Records to process>
——
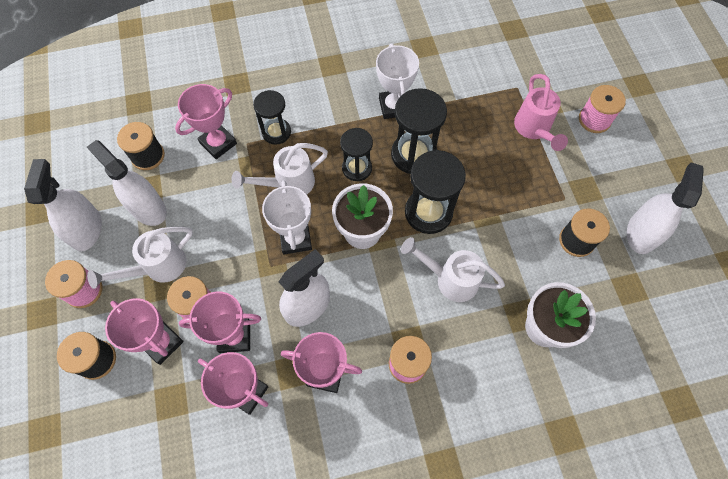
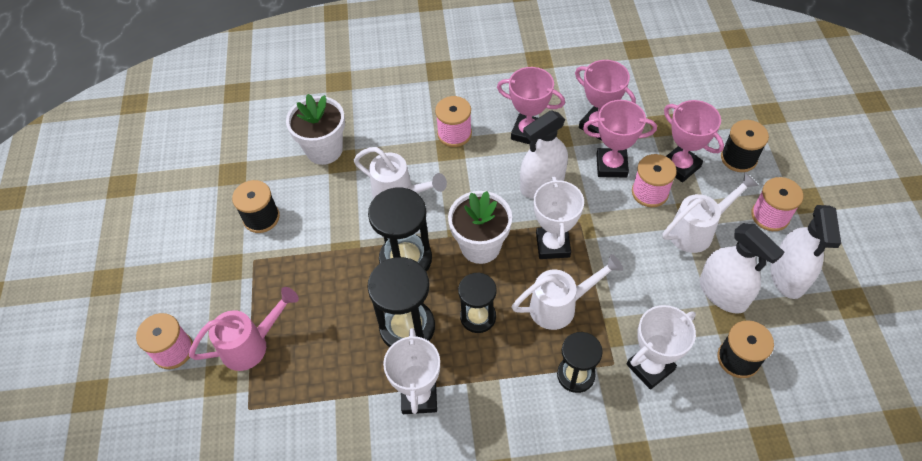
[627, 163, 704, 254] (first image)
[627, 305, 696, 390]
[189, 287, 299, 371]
——
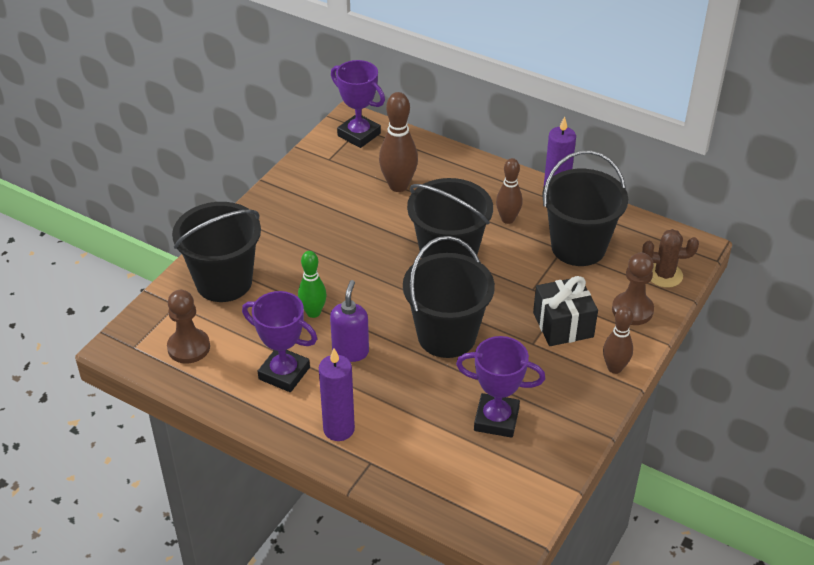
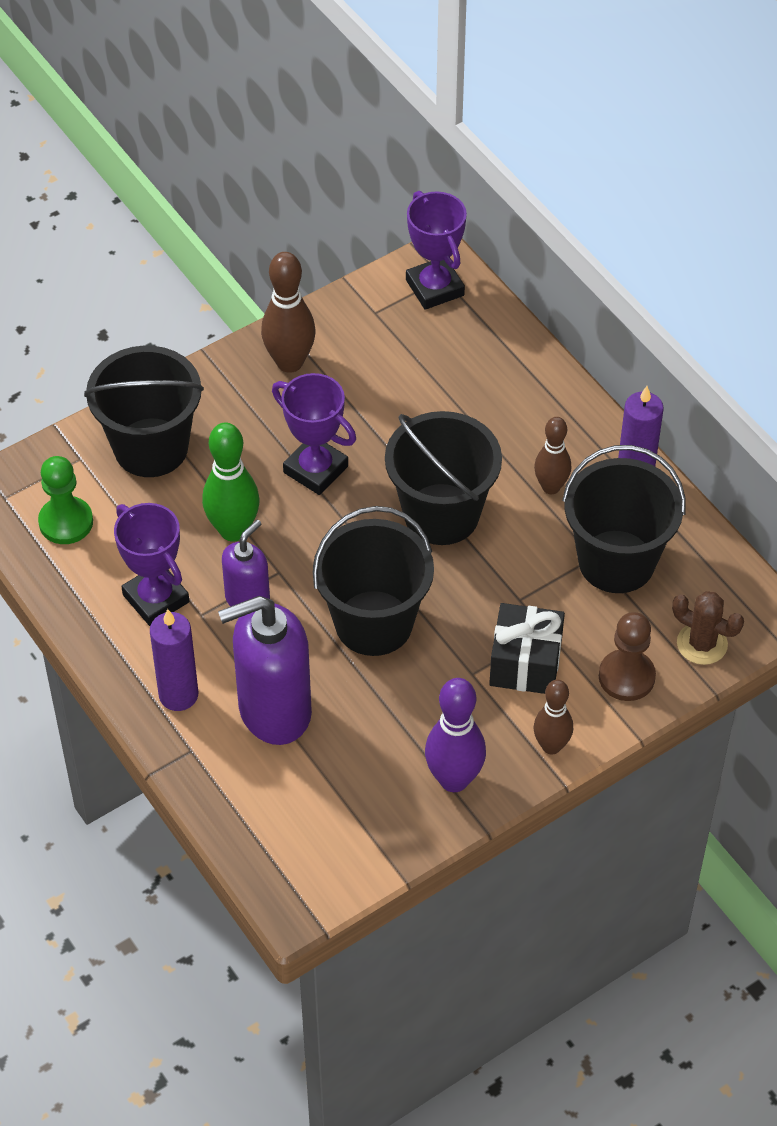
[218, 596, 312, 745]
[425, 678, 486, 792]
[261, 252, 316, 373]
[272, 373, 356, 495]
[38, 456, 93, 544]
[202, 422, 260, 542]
——
Description of the task> In the listing above, the lines from the one containing "[218, 596, 312, 745]" through the one containing "[202, 422, 260, 542]" must be set down exactly, with no other lines.

Result below>
[218, 596, 312, 745]
[425, 678, 486, 792]
[261, 252, 316, 373]
[272, 373, 356, 495]
[38, 456, 93, 544]
[202, 422, 260, 542]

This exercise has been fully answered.